Task objective »
For each entry below, please return its exact wording and leave out any picture.

Stored items
□ □ □ □ □

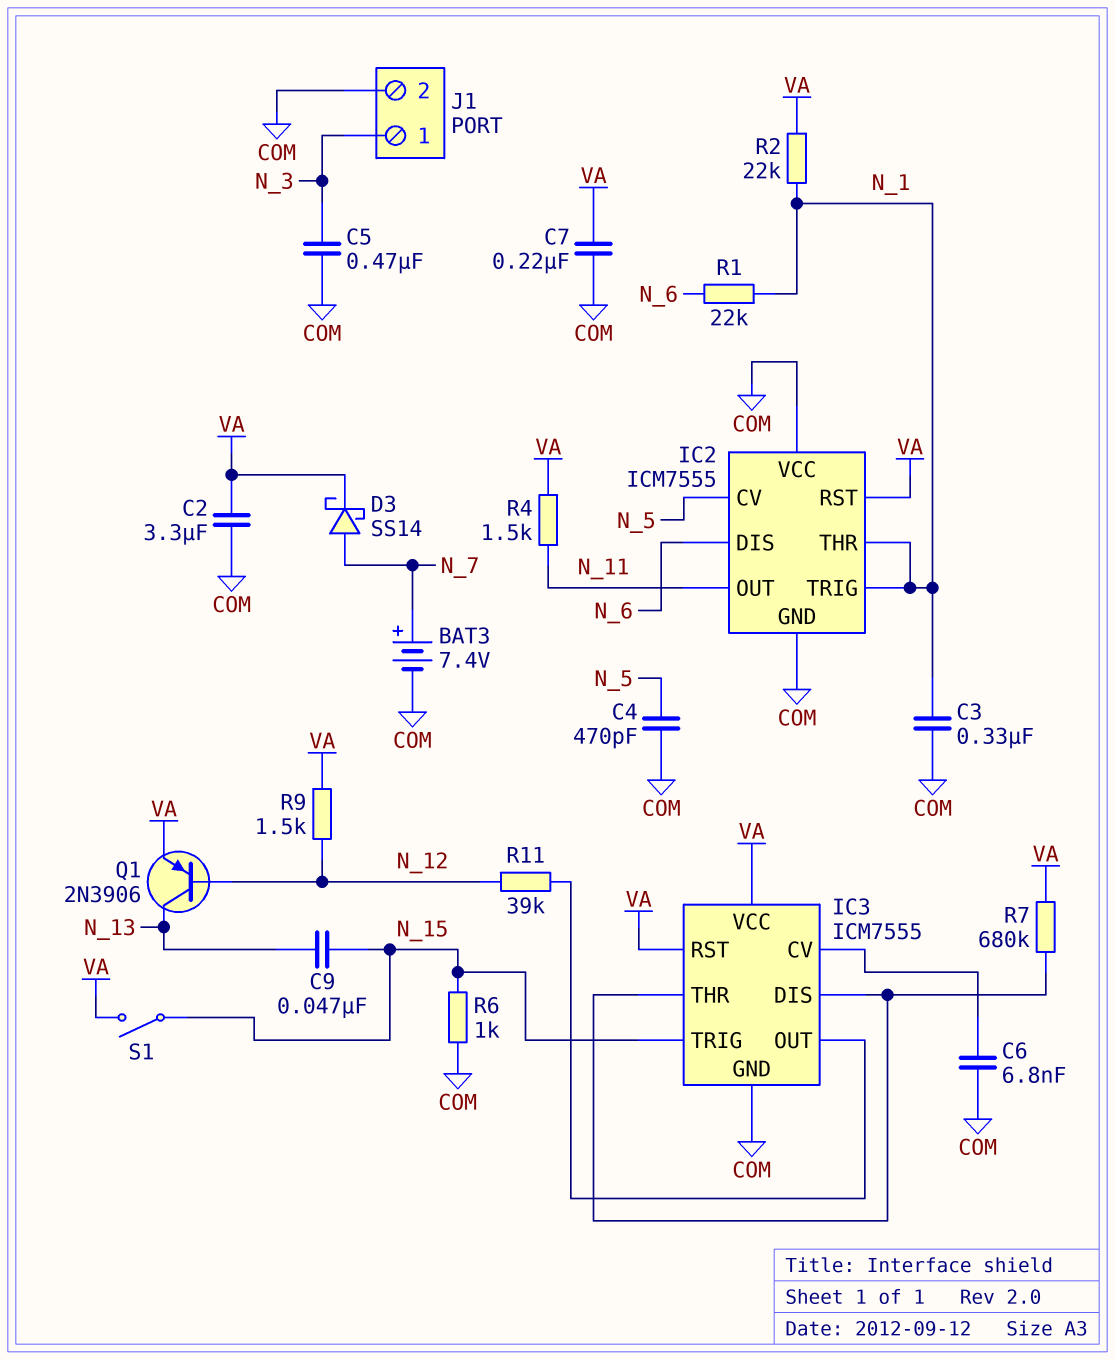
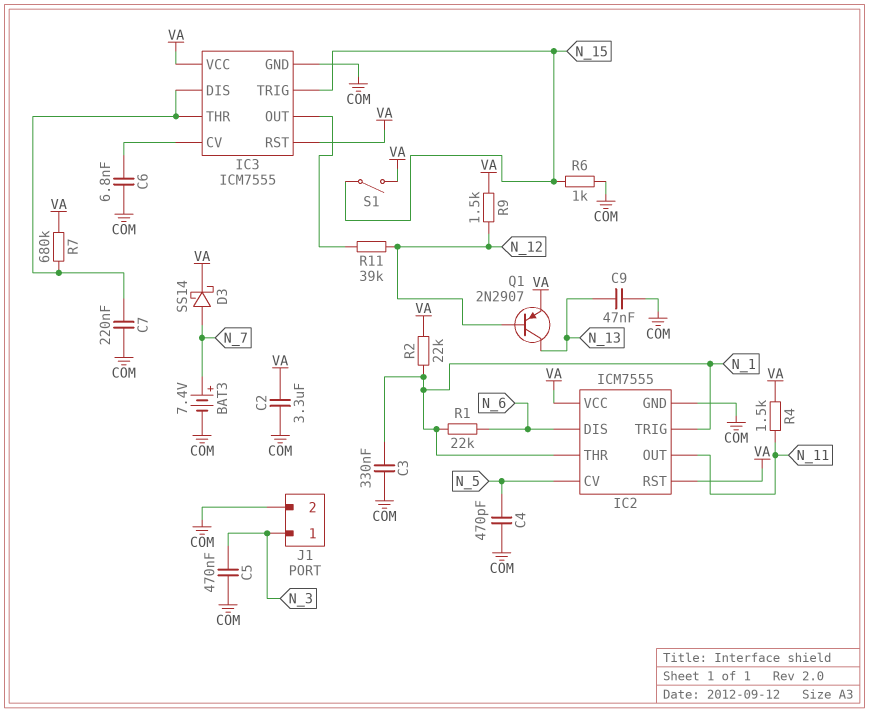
C7: 220nF (COM, VA) -> 220nF (COM, IC3/DIS)
C9: 47nF (N_13, N_15) -> 47nF (COM, N_13)
IC2 pin VCC: COM -> VA
Q1: PNP 2N3906 (B N_12, C N_13, E VA) -> PNP 2N2907 (B N_12, C N_13, E VA)

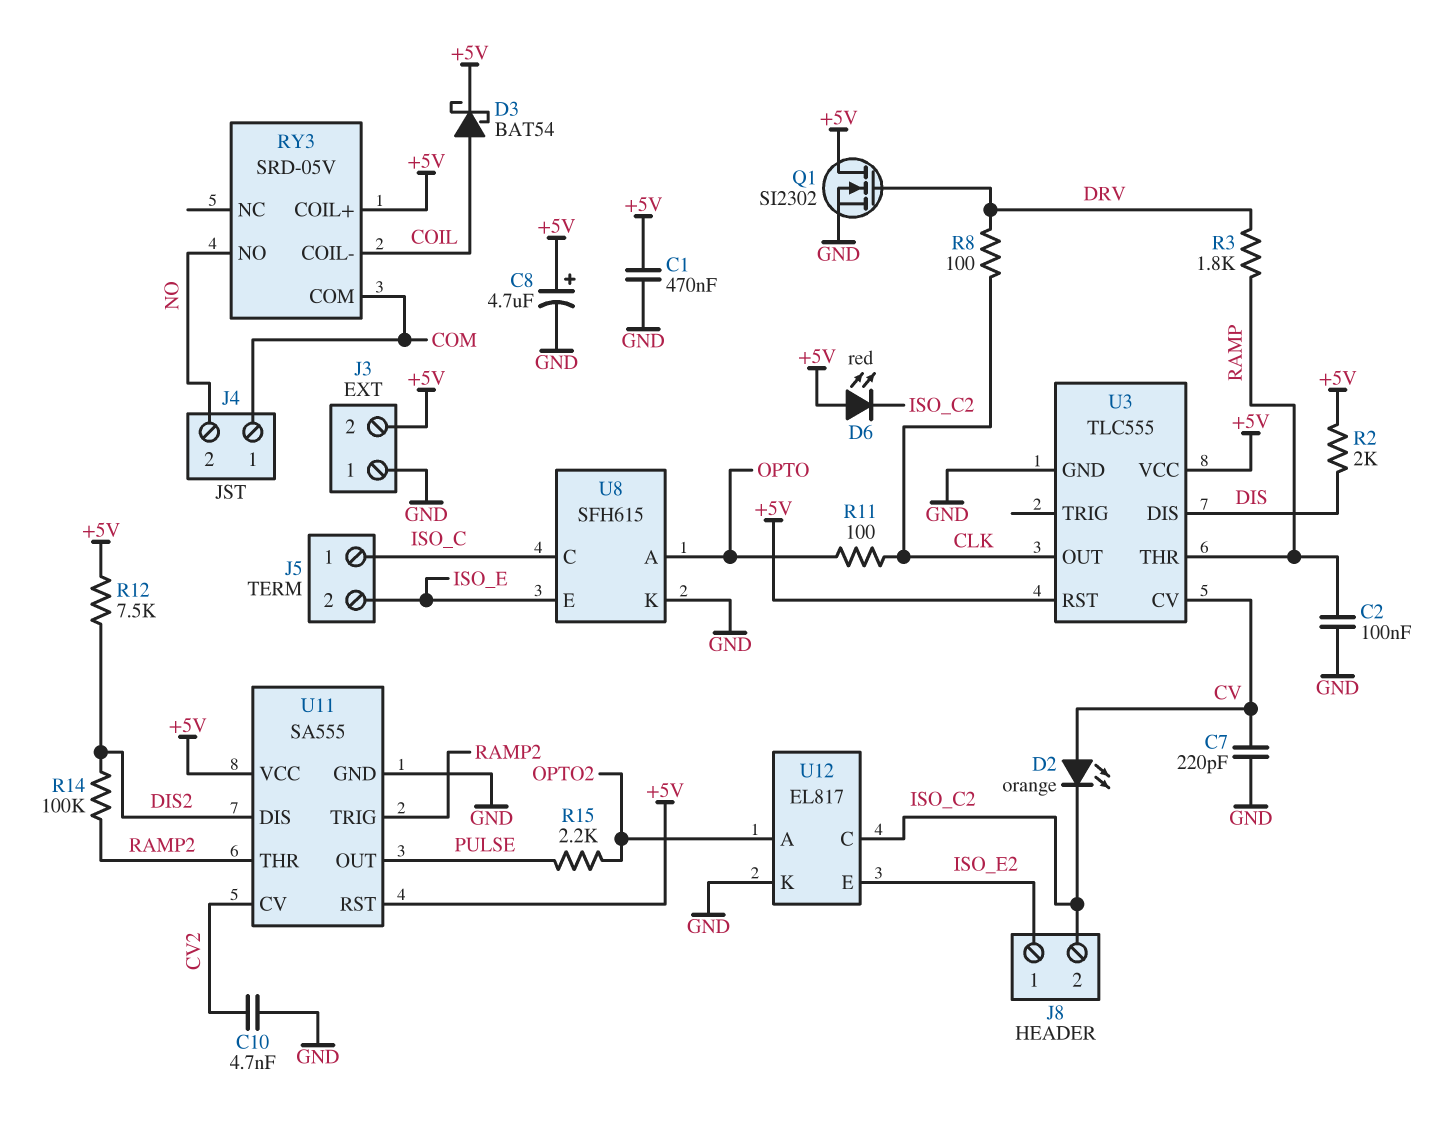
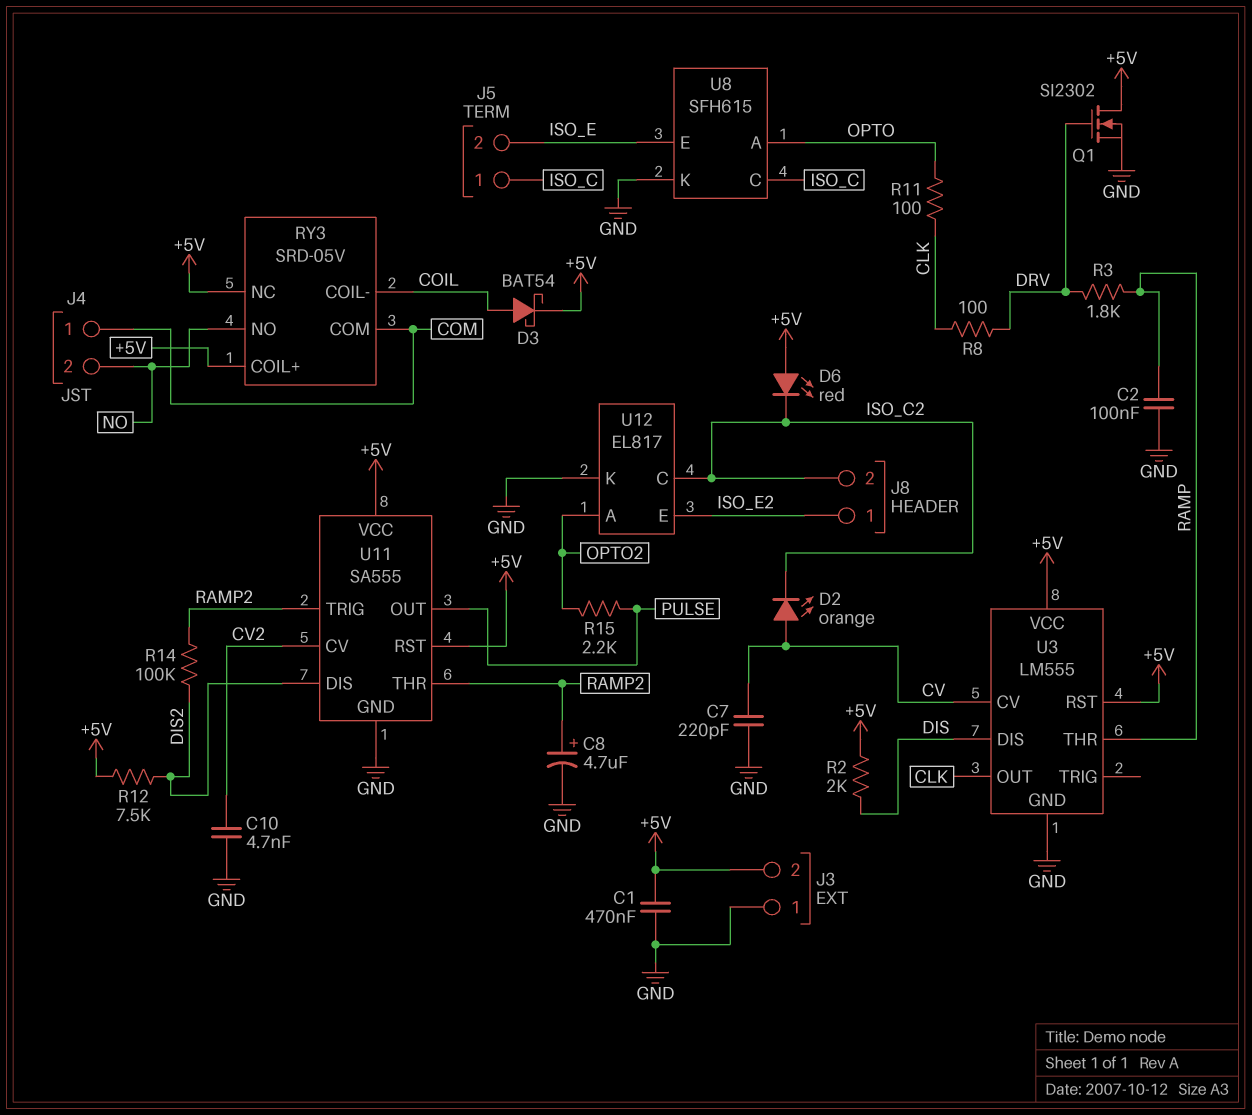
C8: 4.7uF (plus +5V, minus GND) -> 4.7uF (plus RAMP2, minus GND)
RY3 pin NC: none -> +5V
U3: TLC555 -> LM555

□ □ □ □ □

Response box »
C7: 220nF (COM, VA) -> 220nF (COM, IC3/DIS)
C9: 47nF (N_13, N_15) -> 47nF (COM, N_13)
IC2 pin VCC: COM -> VA
Q1: PNP 2N3906 (B N_12, C N_13, E VA) -> PNP 2N2907 (B N_12, C N_13, E VA)

C8: 4.7uF (plus +5V, minus GND) -> 4.7uF (plus RAMP2, minus GND)
RY3 pin NC: none -> +5V
U3: TLC555 -> LM555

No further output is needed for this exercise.